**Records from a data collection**
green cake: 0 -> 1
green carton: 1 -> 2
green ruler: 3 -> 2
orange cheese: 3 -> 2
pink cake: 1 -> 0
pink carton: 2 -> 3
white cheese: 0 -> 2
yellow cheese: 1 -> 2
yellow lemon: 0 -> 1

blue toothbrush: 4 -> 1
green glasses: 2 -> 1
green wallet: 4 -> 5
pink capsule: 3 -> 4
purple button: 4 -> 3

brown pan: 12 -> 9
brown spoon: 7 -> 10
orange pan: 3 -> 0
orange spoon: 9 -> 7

---

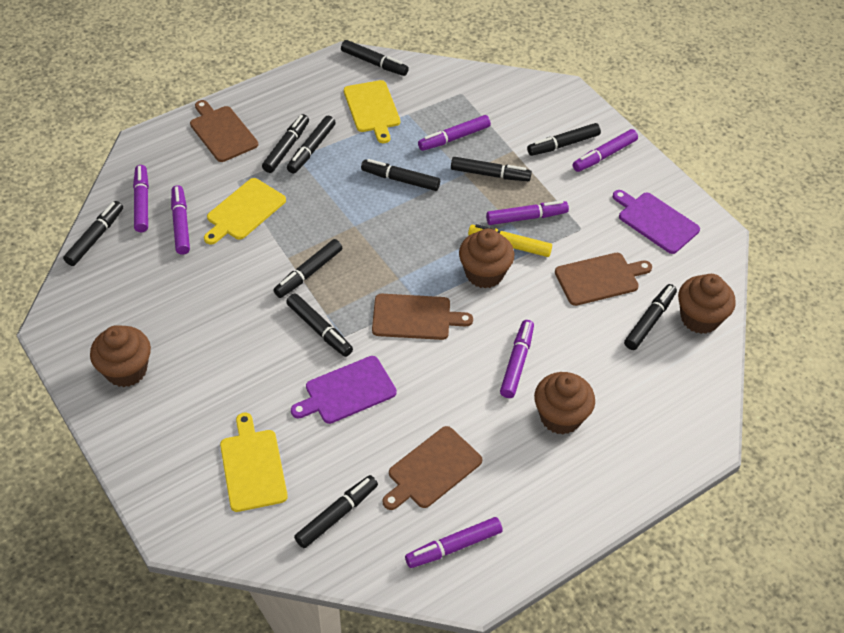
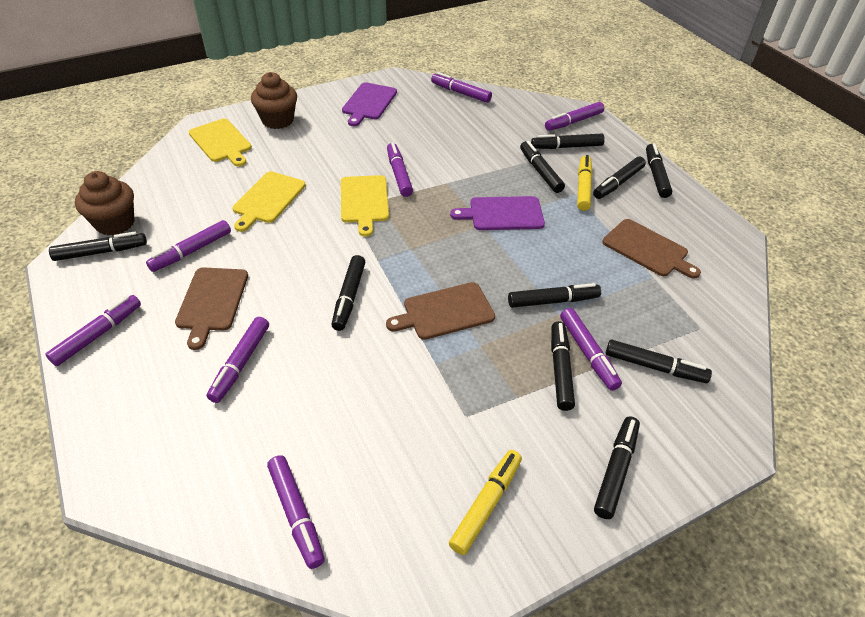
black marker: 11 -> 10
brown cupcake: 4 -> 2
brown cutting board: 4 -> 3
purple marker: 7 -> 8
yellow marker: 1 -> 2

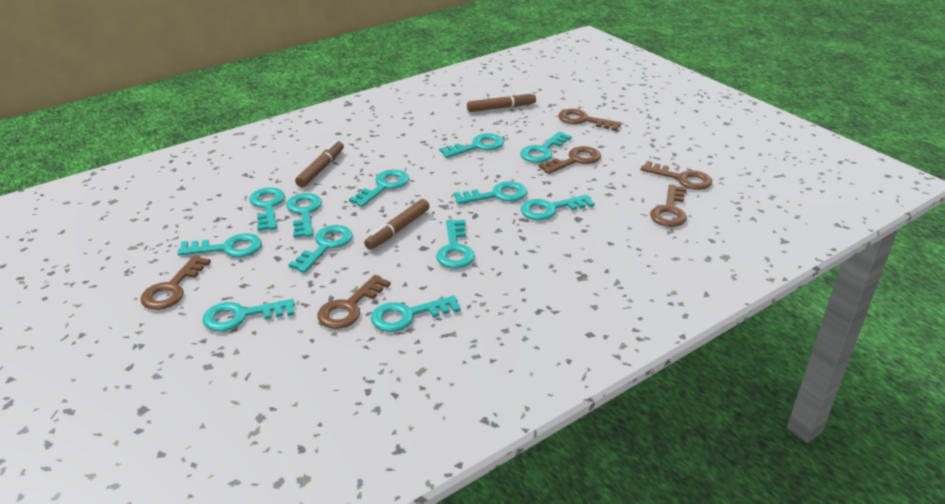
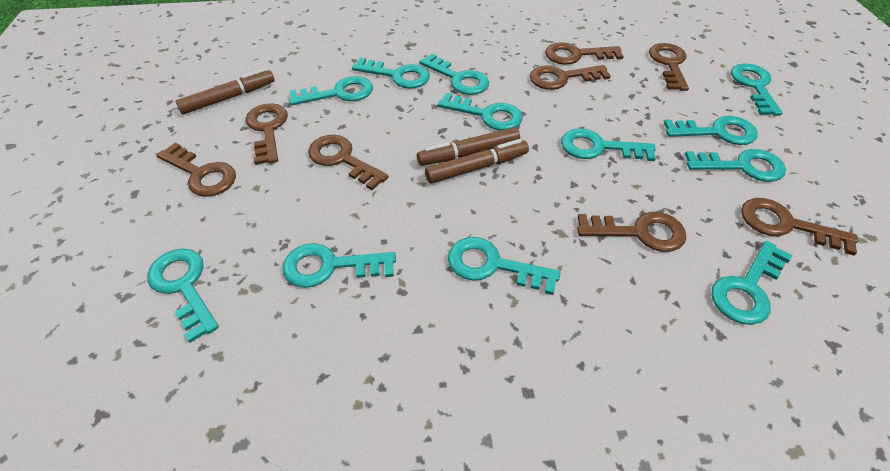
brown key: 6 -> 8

**Aim of the exercise**
All that belongs in the answer is the run of lines above from the line containing "green wallet: 4 -> 5" through the line containing "orange spoon: 9 -> 7", exactly as written.

**Solution to the problem**
green wallet: 4 -> 5
pink capsule: 3 -> 4
purple button: 4 -> 3

brown pan: 12 -> 9
brown spoon: 7 -> 10
orange pan: 3 -> 0
orange spoon: 9 -> 7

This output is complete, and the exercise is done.